** Start Data to use **
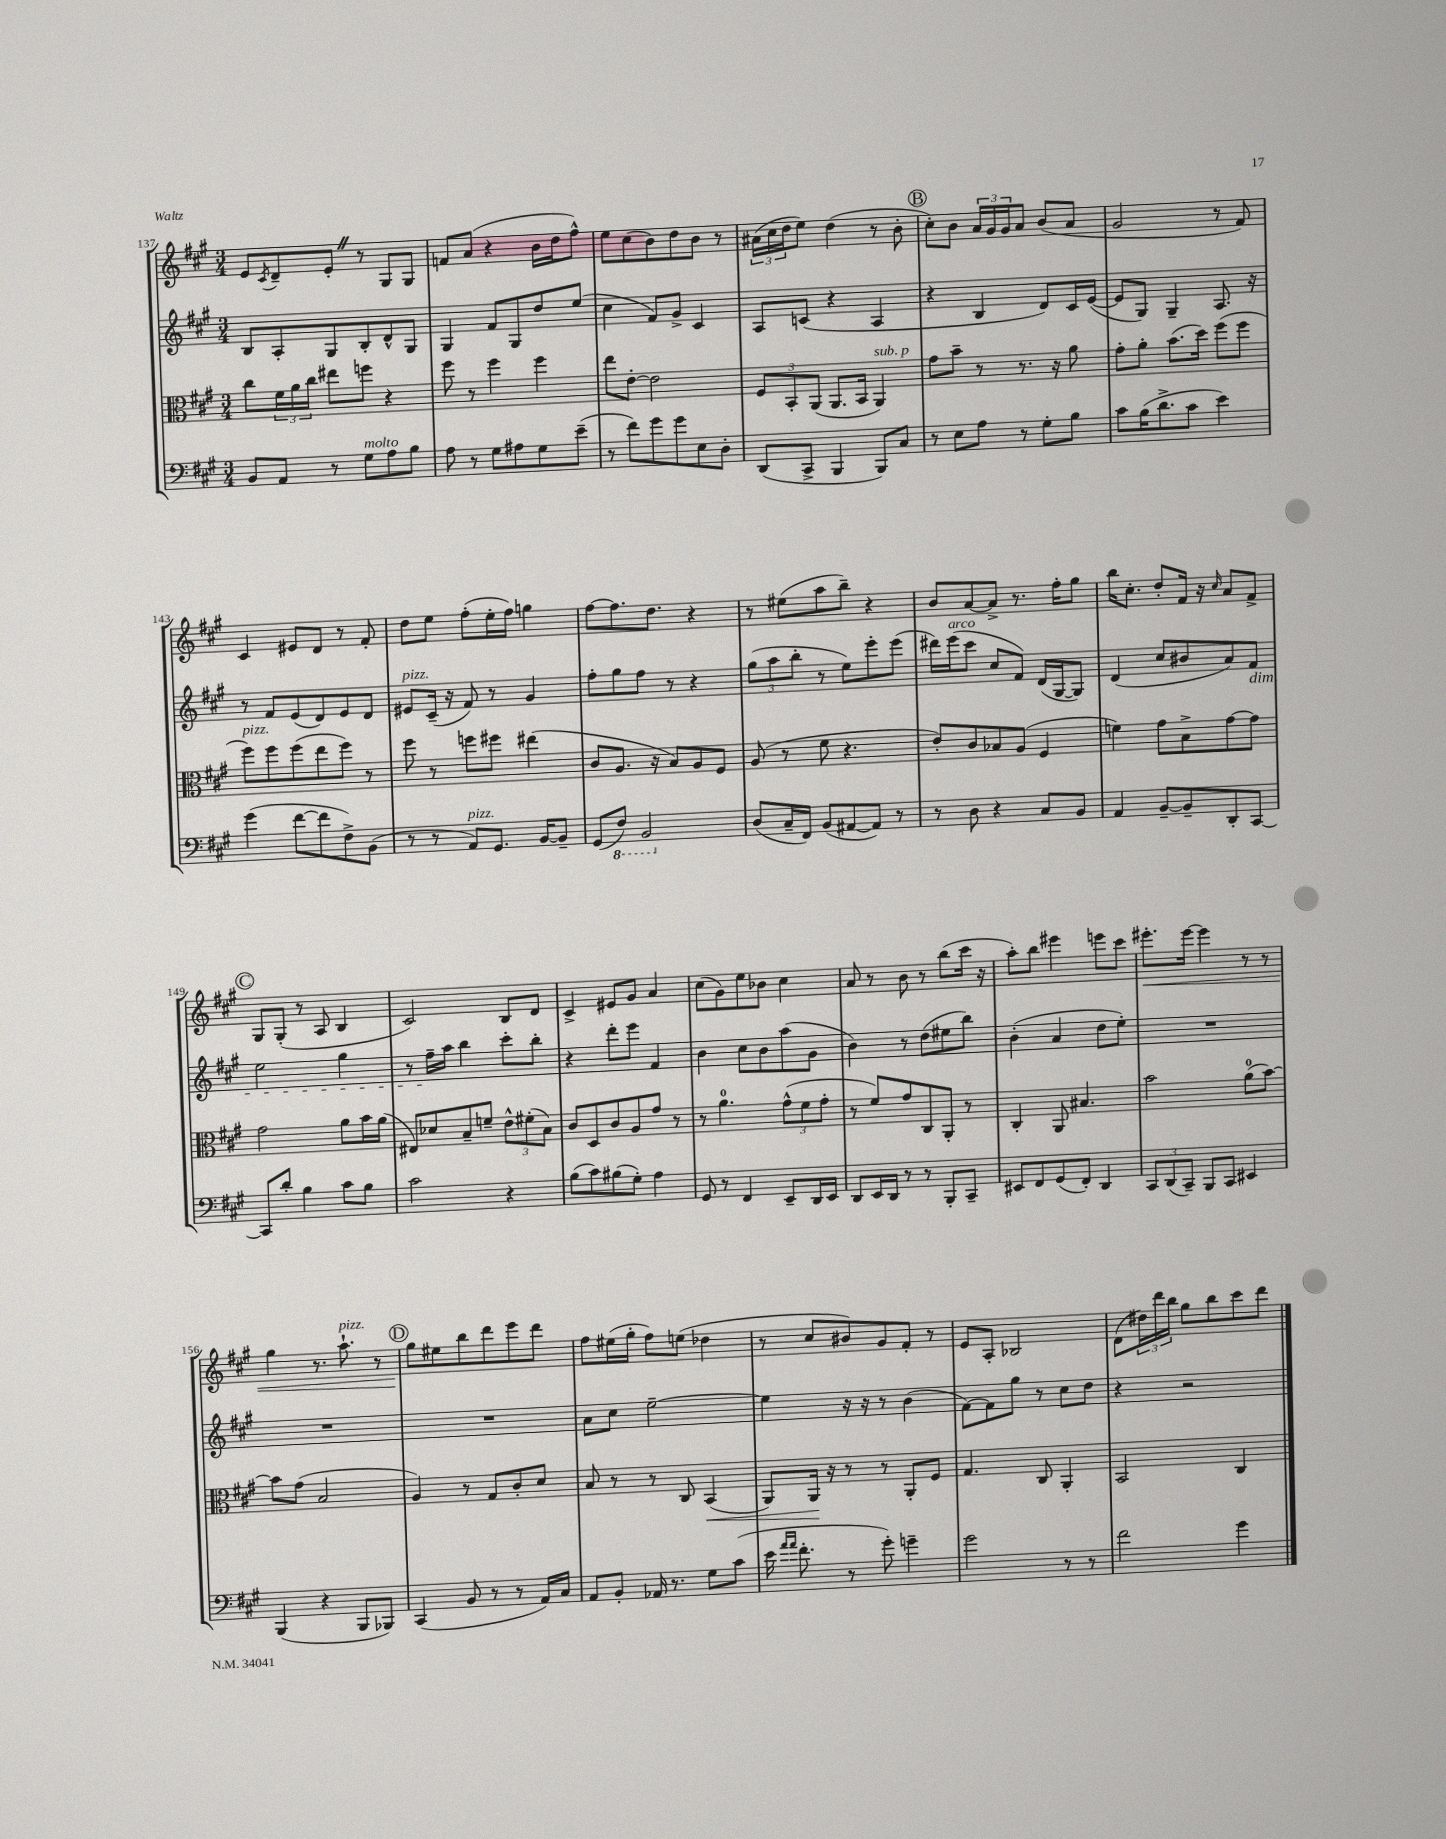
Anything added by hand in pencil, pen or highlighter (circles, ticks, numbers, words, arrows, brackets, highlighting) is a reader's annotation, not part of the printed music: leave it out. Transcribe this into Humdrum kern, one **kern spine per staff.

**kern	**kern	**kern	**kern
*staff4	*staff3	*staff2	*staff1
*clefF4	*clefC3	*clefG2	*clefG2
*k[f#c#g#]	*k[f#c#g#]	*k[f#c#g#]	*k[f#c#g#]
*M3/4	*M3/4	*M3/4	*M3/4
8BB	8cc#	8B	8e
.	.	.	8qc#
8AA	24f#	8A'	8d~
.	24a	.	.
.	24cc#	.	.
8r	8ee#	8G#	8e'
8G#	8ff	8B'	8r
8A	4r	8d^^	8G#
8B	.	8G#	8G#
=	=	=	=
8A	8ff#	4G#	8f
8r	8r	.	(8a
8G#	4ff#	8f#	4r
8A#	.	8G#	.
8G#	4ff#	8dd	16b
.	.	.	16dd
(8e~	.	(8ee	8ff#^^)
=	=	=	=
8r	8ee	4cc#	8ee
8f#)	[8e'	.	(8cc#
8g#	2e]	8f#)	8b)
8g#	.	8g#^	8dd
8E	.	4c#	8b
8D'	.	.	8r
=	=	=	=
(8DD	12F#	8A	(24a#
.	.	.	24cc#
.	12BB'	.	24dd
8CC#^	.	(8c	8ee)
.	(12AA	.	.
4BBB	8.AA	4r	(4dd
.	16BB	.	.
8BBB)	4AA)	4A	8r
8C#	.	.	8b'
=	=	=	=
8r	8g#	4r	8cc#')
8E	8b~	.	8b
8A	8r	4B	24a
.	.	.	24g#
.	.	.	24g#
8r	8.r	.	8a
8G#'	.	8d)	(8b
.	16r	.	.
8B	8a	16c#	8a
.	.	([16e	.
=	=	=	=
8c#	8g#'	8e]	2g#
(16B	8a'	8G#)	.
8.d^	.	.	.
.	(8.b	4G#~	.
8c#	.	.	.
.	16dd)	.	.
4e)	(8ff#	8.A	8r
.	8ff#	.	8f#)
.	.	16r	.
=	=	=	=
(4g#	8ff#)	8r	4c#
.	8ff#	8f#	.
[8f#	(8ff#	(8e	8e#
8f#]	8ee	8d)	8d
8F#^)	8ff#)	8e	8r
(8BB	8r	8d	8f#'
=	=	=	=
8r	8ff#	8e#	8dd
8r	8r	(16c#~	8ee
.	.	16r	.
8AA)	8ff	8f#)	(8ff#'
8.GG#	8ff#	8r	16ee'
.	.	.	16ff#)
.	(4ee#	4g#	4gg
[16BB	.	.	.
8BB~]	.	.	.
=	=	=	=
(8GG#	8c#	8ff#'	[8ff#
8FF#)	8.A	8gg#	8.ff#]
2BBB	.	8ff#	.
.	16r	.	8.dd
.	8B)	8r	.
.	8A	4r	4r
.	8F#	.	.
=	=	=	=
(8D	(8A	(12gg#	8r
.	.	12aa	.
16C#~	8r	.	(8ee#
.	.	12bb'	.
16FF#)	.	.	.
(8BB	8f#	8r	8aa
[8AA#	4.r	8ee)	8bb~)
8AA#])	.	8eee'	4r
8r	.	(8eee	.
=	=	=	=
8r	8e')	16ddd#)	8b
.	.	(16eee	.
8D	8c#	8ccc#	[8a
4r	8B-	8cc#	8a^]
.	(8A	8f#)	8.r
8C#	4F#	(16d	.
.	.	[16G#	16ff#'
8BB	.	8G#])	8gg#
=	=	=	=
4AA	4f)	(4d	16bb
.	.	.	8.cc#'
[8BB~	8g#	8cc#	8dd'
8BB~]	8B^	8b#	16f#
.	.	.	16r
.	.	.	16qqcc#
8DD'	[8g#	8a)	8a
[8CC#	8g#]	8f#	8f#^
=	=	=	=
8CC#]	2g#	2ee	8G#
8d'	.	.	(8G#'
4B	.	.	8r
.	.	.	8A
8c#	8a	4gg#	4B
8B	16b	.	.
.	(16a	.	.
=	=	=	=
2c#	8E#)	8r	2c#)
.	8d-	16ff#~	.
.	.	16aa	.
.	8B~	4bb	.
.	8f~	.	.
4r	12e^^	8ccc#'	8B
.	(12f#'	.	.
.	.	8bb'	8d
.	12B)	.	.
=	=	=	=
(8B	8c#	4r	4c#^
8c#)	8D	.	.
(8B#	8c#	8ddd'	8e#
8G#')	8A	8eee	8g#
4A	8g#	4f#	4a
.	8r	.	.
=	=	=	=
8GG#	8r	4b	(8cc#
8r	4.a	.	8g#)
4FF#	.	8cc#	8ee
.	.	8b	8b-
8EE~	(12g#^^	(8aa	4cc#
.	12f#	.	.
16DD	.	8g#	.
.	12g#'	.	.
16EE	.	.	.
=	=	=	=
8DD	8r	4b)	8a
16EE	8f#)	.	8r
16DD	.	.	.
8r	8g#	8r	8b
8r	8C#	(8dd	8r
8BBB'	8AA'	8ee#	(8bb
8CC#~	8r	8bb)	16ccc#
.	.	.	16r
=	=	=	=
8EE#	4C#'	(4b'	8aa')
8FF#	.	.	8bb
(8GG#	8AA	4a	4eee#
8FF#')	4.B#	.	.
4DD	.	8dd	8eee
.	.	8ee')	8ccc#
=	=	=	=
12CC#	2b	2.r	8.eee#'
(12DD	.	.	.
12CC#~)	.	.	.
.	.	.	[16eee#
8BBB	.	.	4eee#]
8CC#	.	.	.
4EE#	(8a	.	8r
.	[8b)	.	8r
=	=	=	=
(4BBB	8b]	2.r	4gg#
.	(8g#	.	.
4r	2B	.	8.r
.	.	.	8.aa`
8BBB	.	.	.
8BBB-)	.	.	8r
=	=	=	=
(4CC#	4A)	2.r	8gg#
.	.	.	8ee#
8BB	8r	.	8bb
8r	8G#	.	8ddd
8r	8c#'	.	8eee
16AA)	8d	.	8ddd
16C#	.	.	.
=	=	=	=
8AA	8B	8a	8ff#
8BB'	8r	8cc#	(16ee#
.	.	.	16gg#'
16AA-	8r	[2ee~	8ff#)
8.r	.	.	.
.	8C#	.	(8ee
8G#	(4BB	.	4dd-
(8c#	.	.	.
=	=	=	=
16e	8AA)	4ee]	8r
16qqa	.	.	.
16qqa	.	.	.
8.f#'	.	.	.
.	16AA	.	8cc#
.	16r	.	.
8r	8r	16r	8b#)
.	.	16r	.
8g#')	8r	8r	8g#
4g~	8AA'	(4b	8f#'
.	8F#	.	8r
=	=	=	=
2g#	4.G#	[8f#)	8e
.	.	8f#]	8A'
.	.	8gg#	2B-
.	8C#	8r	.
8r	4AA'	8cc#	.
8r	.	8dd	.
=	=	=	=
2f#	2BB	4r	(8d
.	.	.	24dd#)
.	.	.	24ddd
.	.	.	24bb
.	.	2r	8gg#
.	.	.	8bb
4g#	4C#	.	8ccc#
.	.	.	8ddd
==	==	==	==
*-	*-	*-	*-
** End Data to use **
** Start Data to use **
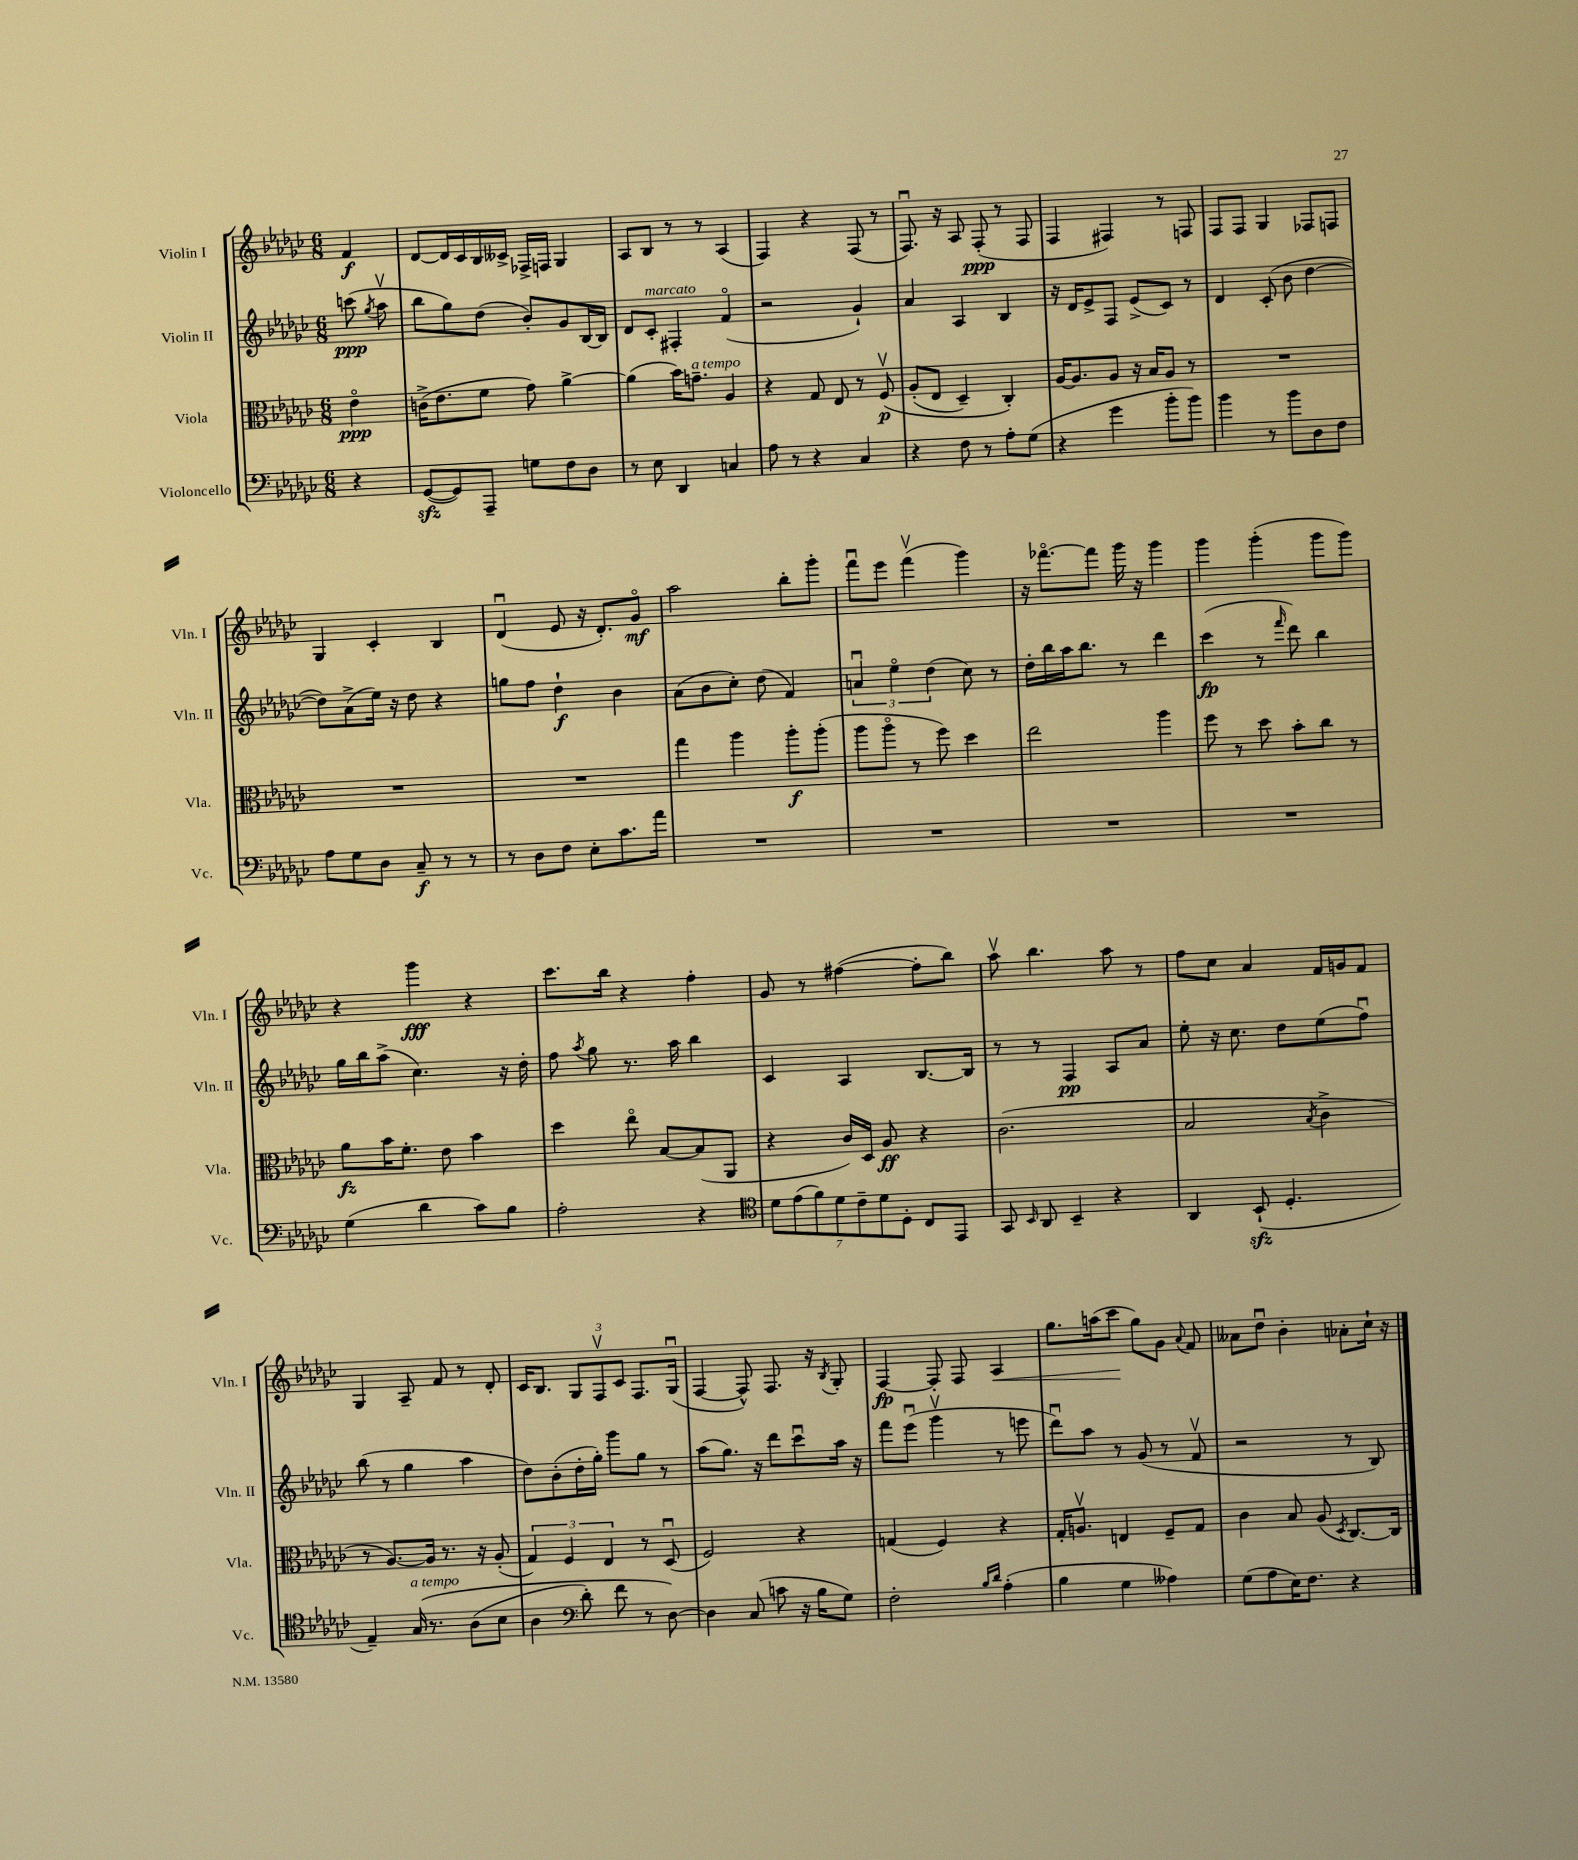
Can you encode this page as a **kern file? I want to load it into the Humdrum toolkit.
** End Data to use **
Required task: Gather every line in the records above that contains the word "into". Case counts.

Result of the exercise:
Anything added by hand in pencil, pen or highlighter (circles, ticks, numbers, words, arrows, brackets, highlighting) is a reader's annotation, not part of the printed music: leave it out. Transcribe this into Humdrum kern, one **kern spine per staff.
Can you encode this page as a **kern file? I want to load it into the Humdrum toolkit.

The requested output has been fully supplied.